BEGIN
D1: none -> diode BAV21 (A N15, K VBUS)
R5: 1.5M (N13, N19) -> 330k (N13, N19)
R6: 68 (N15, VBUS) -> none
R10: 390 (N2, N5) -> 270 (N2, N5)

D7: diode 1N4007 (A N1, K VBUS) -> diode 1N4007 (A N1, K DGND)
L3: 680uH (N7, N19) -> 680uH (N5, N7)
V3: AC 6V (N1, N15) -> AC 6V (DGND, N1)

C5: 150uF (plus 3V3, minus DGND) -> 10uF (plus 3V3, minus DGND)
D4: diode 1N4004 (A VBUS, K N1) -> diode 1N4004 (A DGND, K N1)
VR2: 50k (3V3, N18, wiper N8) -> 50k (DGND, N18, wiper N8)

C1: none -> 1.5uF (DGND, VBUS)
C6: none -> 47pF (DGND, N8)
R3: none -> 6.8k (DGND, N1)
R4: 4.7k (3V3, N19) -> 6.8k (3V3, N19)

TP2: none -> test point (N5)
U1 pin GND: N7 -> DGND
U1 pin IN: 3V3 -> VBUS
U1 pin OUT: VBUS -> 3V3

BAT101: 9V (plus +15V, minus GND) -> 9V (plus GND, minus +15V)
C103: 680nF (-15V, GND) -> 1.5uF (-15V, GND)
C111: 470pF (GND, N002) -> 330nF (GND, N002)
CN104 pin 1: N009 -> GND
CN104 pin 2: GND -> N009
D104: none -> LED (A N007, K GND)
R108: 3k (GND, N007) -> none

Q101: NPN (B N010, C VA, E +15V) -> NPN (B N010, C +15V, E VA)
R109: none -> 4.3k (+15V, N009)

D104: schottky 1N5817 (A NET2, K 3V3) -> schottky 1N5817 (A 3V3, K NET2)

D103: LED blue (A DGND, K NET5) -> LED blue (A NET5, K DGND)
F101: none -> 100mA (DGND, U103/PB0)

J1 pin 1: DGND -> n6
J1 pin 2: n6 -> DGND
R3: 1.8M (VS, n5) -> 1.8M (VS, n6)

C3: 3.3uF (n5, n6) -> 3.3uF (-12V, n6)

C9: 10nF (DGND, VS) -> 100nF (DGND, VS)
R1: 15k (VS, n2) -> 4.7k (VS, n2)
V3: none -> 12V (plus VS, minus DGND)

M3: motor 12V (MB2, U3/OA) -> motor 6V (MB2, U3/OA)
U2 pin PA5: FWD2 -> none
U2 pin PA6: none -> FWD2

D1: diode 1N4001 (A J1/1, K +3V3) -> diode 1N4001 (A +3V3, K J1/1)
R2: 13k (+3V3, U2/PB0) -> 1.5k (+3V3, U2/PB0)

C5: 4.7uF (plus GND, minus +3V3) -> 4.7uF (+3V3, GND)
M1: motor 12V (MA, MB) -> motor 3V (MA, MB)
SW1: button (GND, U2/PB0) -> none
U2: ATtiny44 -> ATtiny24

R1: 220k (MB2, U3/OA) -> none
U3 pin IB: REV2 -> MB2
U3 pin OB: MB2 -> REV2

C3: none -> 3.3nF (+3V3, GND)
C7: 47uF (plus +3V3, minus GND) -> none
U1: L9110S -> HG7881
END
- _WORK REQUEST_: In this exercise, copy only the lines from the opening line of the material through the line where "U2 pin PA6: none -> FWD2" appears.

- _EXPECTED ANSWER_:
D1: none -> diode BAV21 (A N15, K VBUS)
R5: 1.5M (N13, N19) -> 330k (N13, N19)
R6: 68 (N15, VBUS) -> none
R10: 390 (N2, N5) -> 270 (N2, N5)

D7: diode 1N4007 (A N1, K VBUS) -> diode 1N4007 (A N1, K DGND)
L3: 680uH (N7, N19) -> 680uH (N5, N7)
V3: AC 6V (N1, N15) -> AC 6V (DGND, N1)

C5: 150uF (plus 3V3, minus DGND) -> 10uF (plus 3V3, minus DGND)
D4: diode 1N4004 (A VBUS, K N1) -> diode 1N4004 (A DGND, K N1)
VR2: 50k (3V3, N18, wiper N8) -> 50k (DGND, N18, wiper N8)

C1: none -> 1.5uF (DGND, VBUS)
C6: none -> 47pF (DGND, N8)
R3: none -> 6.8k (DGND, N1)
R4: 4.7k (3V3, N19) -> 6.8k (3V3, N19)

TP2: none -> test point (N5)
U1 pin GND: N7 -> DGND
U1 pin IN: 3V3 -> VBUS
U1 pin OUT: VBUS -> 3V3

BAT101: 9V (plus +15V, minus GND) -> 9V (plus GND, minus +15V)
C103: 680nF (-15V, GND) -> 1.5uF (-15V, GND)
C111: 470pF (GND, N002) -> 330nF (GND, N002)
CN104 pin 1: N009 -> GND
CN104 pin 2: GND -> N009
D104: none -> LED (A N007, K GND)
R108: 3k (GND, N007) -> none

Q101: NPN (B N010, C VA, E +15V) -> NPN (B N010, C +15V, E VA)
R109: none -> 4.3k (+15V, N009)

D104: schottky 1N5817 (A NET2, K 3V3) -> schottky 1N5817 (A 3V3, K NET2)

D103: LED blue (A DGND, K NET5) -> LED blue (A NET5, K DGND)
F101: none -> 100mA (DGND, U103/PB0)

J1 pin 1: DGND -> n6
J1 pin 2: n6 -> DGND
R3: 1.8M (VS, n5) -> 1.8M (VS, n6)

C3: 3.3uF (n5, n6) -> 3.3uF (-12V, n6)

C9: 10nF (DGND, VS) -> 100nF (DGND, VS)
R1: 15k (VS, n2) -> 4.7k (VS, n2)
V3: none -> 12V (plus VS, minus DGND)

M3: motor 12V (MB2, U3/OA) -> motor 6V (MB2, U3/OA)
U2 pin PA5: FWD2 -> none
U2 pin PA6: none -> FWD2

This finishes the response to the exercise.